* **What to work on**
State how many lines of the records contain the string "kern", giving the number alone.
* * * * *
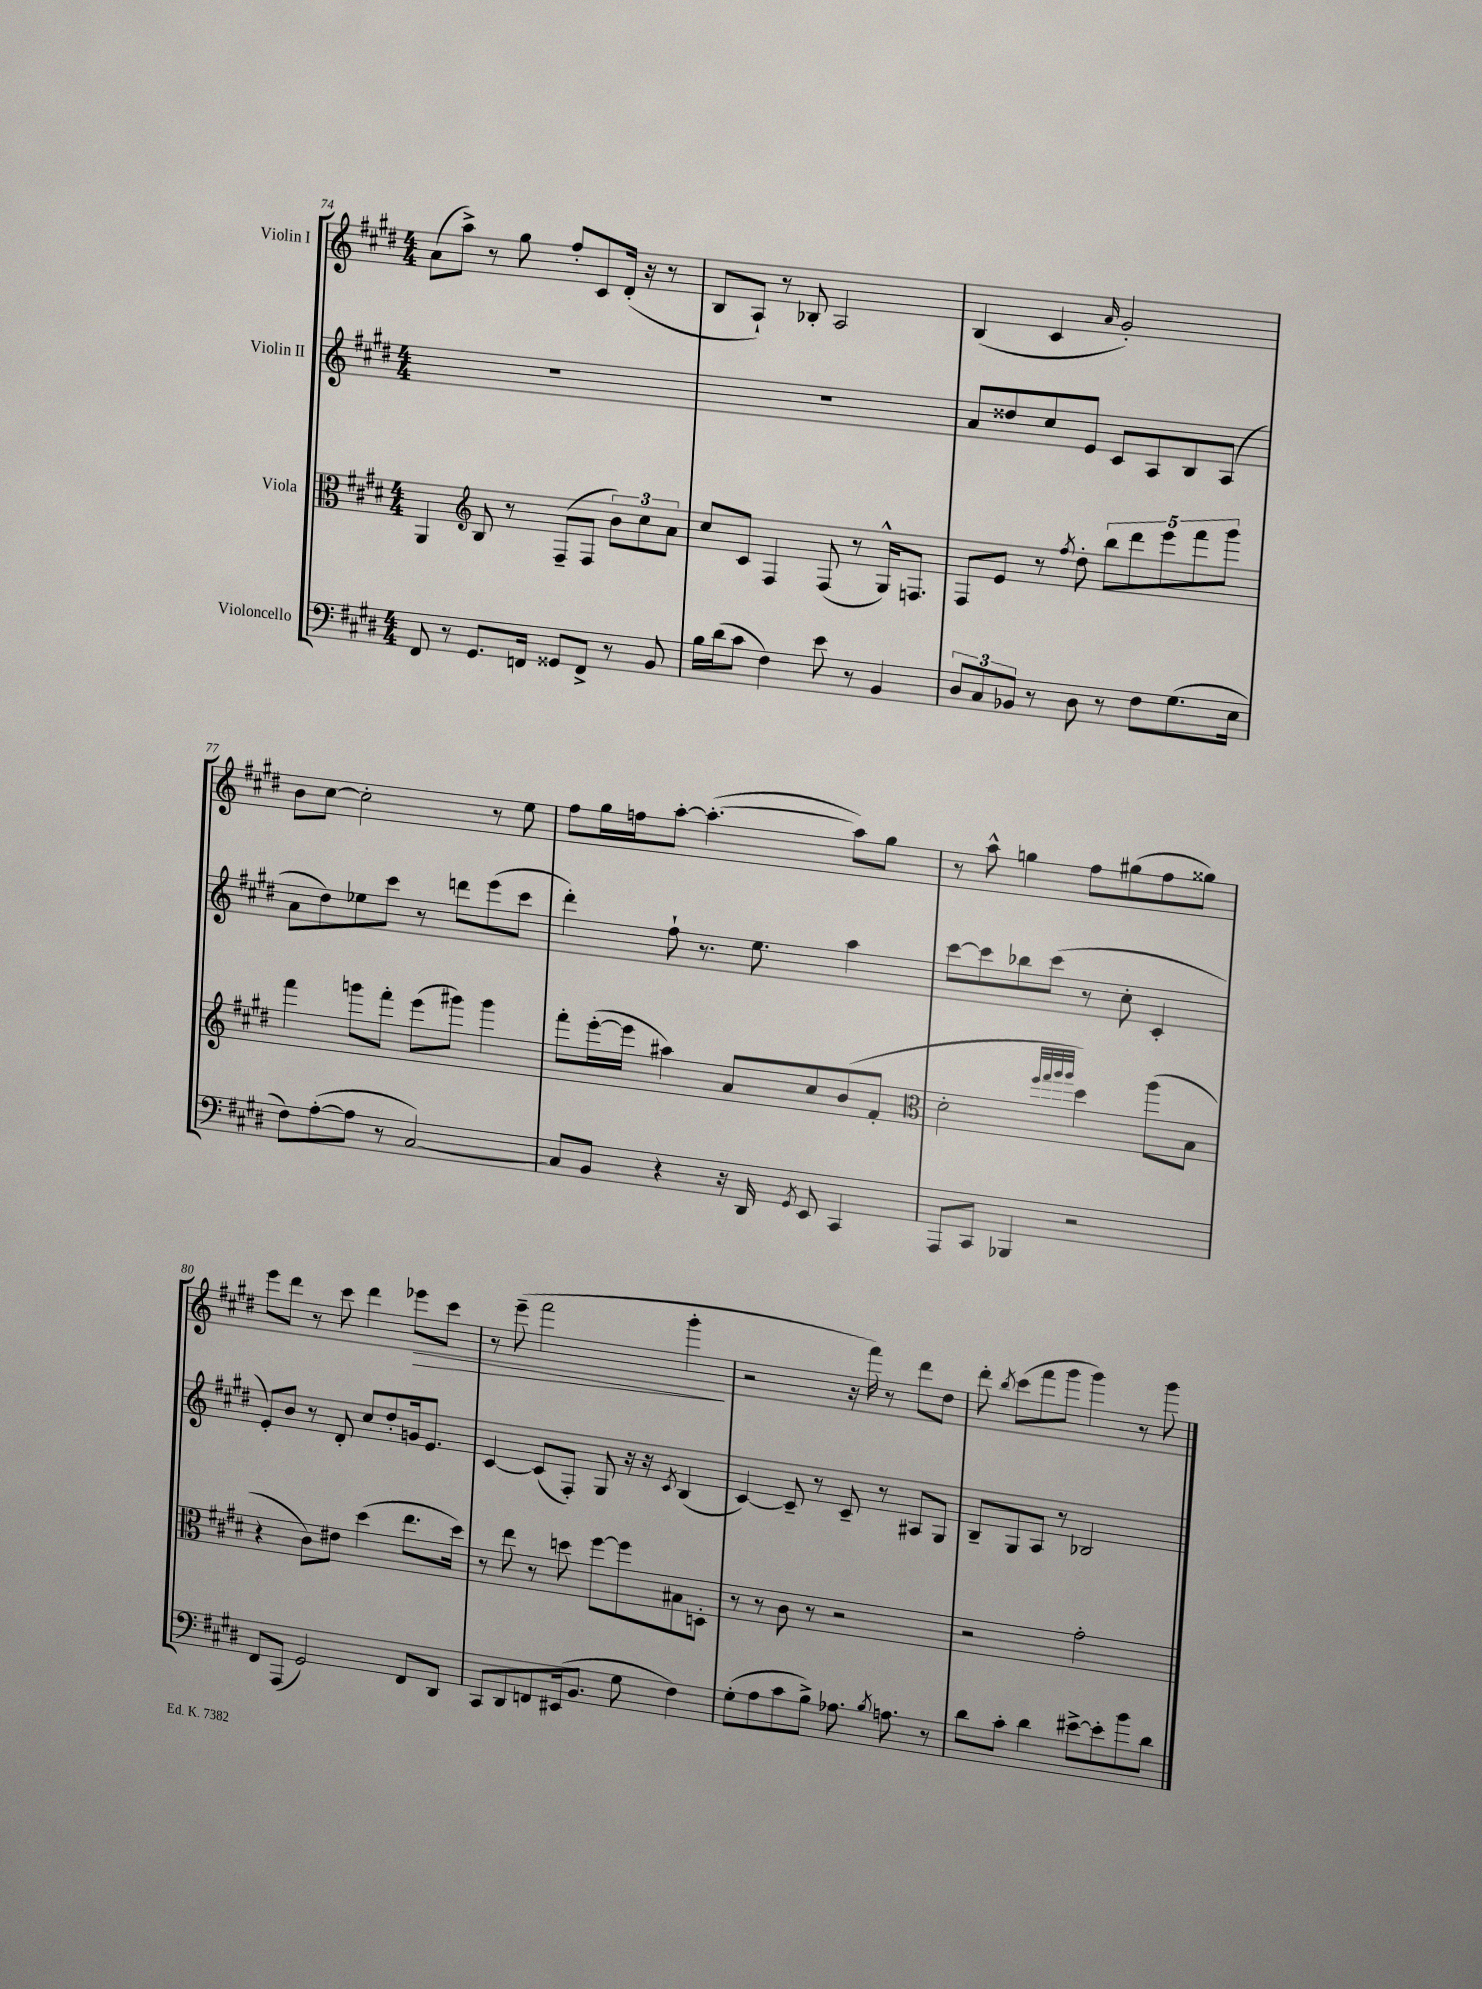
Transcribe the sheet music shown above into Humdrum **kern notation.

**kern	**kern	**kern	**kern
*staff4	*staff3	*staff2	*staff1
*clefF4	*clefC3	*clefG2	*clefG2
*k[f#c#g#d#]	*k[f#c#g#d#]	*k[f#c#g#d#]	*k[f#c#g#d#]
*M4/4	*M4/4	*M4/4	*M4/4
8FF#/	4AA/	1r	(8a\L
8r	.	.	8aa^\J)
*	*clefG2	*	*
8.GG#/L	8B/	.	8r
.	8r	.	8gg#\
16FF/Jk	.	.	.
8GG##/L	(8F#~/L	.	8ff#'/L
8FF^/J	8F#/J	.	8c#/
8r	12b\L)	.	(16d#'/Jk
.	.	.	16r
.	12cc#\	.	.
8BB/	.	.	8r
.	12a\J	.	.
=	=	=	=
16B\LL	8cc#/L	1r	8B/L
(16d#\J	.	.	.
8c#\J	8c#/J	.	8A`/J)
4F#\)	4F#/	.	8r
.	.	.	8B-'/
8e\	(8F#/	.	2A/
8r	8r	.	.
4BB/	16G#^^/LK)	.	.
.	8.F/J	.	.
=	=	=	=
12D#/L	8F#/L	8a/L	(4B/
12C#/	.	.	.
.	8e/J	8dd##/	.
12BB-/J	.	.	.
8r	8r	8cc#/	4c#/
.	8qff#/	.	.
8D#\	8dd#'\	8e/J	.
.	.	.	16qqa/
8r	10bb\L	8c#/L	2g#'/)
.	10ddd#\	.	.
8F#\L	.	8A/	.
.	10eee\	.	.
(8.G#\	.	8B/	.
.	10fff#\	.	.
.	.	(8A/J	.
.	10ggg#\J	.	.
16E\Jk	.	.	.
=	=	=	=
8F#\L)	4fff#\	8a\L	8b\L
([8A'\	.	8dd#\)	[8cc#\J
8A\]J	8ggg\L	8ee-\	2cc#'\]
8r	8fff#'\J	8ccc#\J	.
[2C#/)	(8eee\L	8r	.
.	8ggg#\J)	8ddd\L	.
.	4ggg#\	(8eee\	8r
.	.	8ccc#\J	8ee\
=	=	=	=
8C#/]L	8fff#'\L	4ddd#'\)	8ff#\L
8BB/J	([16eee'\L	.	16gg#\L
.	16eee\]JJ	.	16ff\J
4r	4aa#\)	8ff#`\	[8aa'\J
.	.	8.r	(4.aa'\_
16r	8a/L	.	.
16DD#/	.	8.ee\	.
8qGG#/	.	.	.
8EE/	8cc#/	.	.
4CC#/	(8b/	4aa\	8aa\]L)
.	8f#'/J	.	8gg#\J
=	=	=	=
*	*clefC3	*	*
8AAA/L	2d#'\	[8ccc#\L	8r
8CC#/J	.	8ccc#\]	8aa^^\
4BBB-/	.	8bb-\	4gg\
.	.	(8ccc#\J	.
.	32qqff#/LLL	.	.
.	32qqgg#/	.	.
.	32qqaa/	.	.
.	32qqaa/JJJ	.	.
2r	4dd#\)	8r	8ff#\L
.	.	8cc#'\	(8gg#\
.	(8aa\L	4c#'/	8ff#\
.	8B\J	.	8gg##\J)
=	=	=	=
8FF#/L	4r	8e'/L)	8eee\L
(8AAA/J	.	8b/J	8ddd#\J
2GG#/)	8c#\L)	8r	8r
.	8e#\J	8d#'/	8ccc#\
.	(4dd#\	8cc#/L	4ddd#\
.	.	8dd#'/	.
8FF#/L	8.ee\L	16g/k	8eee-\L
.	.	8.e/J	.
8DD#/J	.	.	8ccc#\J
.	16dd#\Jk)	.	.
=	=	=	=
8CC#/L	8r	[4c#/	8r
8DD#/	8ee\	.	(8eee~\
8FF/	8r	(8c#/]L	2fff#\
(16EE#/k	8dd\	8F#'/J)	.
8.BB/J	.	.	.
.	[8ff#\L	8G#/	.
8G#\	8ff#\]	16r	.
.	.	16r	.
.	.	8qc#/	.
4F#\)	8B#\	(4B/	4ggg#'\
.	8D'\J	.	.
=	=	=	=
(8G#'\L	8r	[4c#/)	2r
8A\	8r	.	.
8c#\	8c#\	8c#~/]	.
8B^\J)	8r	8r	.
8.A-\	2r	8c#~/	16r
.	.	.	16fff#\)
.	.	8r	8r
8qB/	.	.	.
8.A\	.	.	.
.	.	8A#/L	8ddd#\L
8r	.	8G#/J	8dd#\J
=	=	=	=
8d#\L	2r	8B~/L	8ddd#'\
.	.	.	8qbb/
8c#'\J	.	8G#/	(8ccc#\L
4d#\	.	8A/J	8fff#\
.	.	8r	8ggg#\J
[8e#^\L	2g#'\	2B-/	4ggg#\)
8e#'\]	.	.	.
8b\	.	.	8r
8d#\J	.	.	8ggg#\
==	==	==	==
*-	*-	*-	*-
* * * * *
* **Full solution**
2